START SUPPLIED MATERIAL

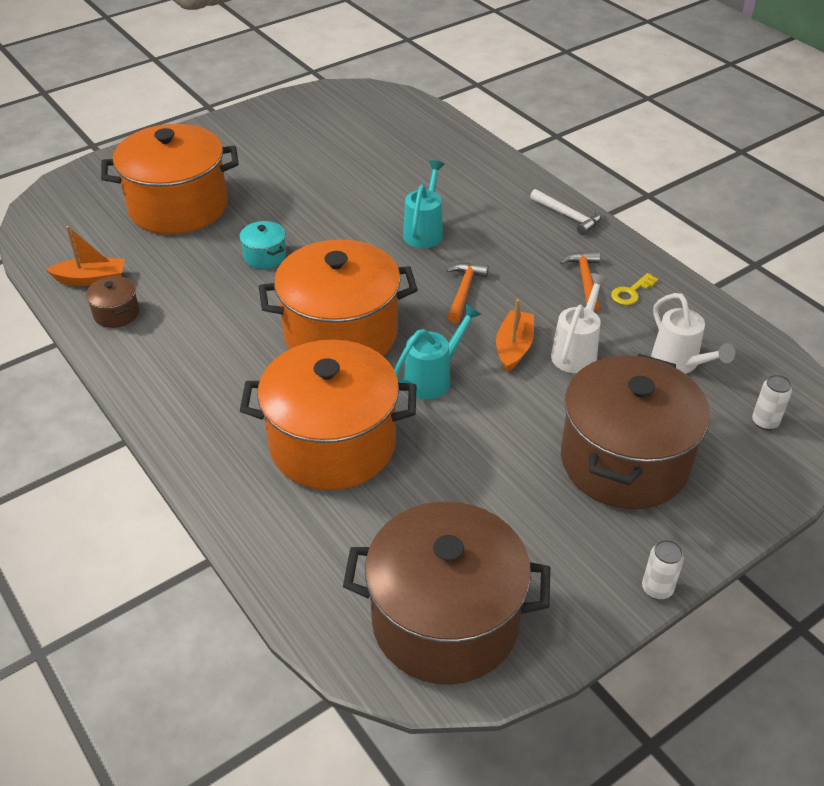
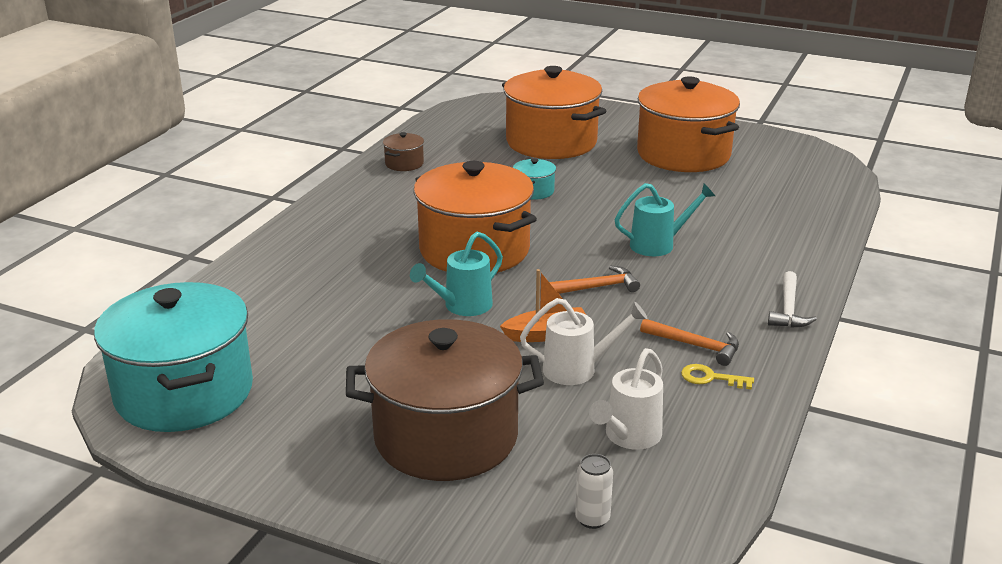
camera: 60 degrees right, 15 degrees down
orange boat [46,226,125,286] -> none
orange pot [240,340,417,490] -> orange pot moved to [637,76,740,172]
brown pot [343,502,550,684] -> turquoise pot [94,282,253,432]
turquoise watering can [394,304,482,399] -> turquoise watering can turned 120 degrees clockwise [410,232,503,316]
orange hammer [560,251,600,312] -> orange hammer turned 60 degrees clockwise [640,319,739,366]
white can [642,539,684,600] -> none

END SUPPLIED MATERIAL

### EXERCISE GOAL
Return a verbatim transcription of the data, omitting all images.

### WRITTEN ANSWER
camera: 60 degrees right, 15 degrees down
orange boat [46,226,125,286] -> none
orange pot [240,340,417,490] -> orange pot moved to [637,76,740,172]
brown pot [343,502,550,684] -> turquoise pot [94,282,253,432]
turquoise watering can [394,304,482,399] -> turquoise watering can turned 120 degrees clockwise [410,232,503,316]
orange hammer [560,251,600,312] -> orange hammer turned 60 degrees clockwise [640,319,739,366]
white can [642,539,684,600] -> none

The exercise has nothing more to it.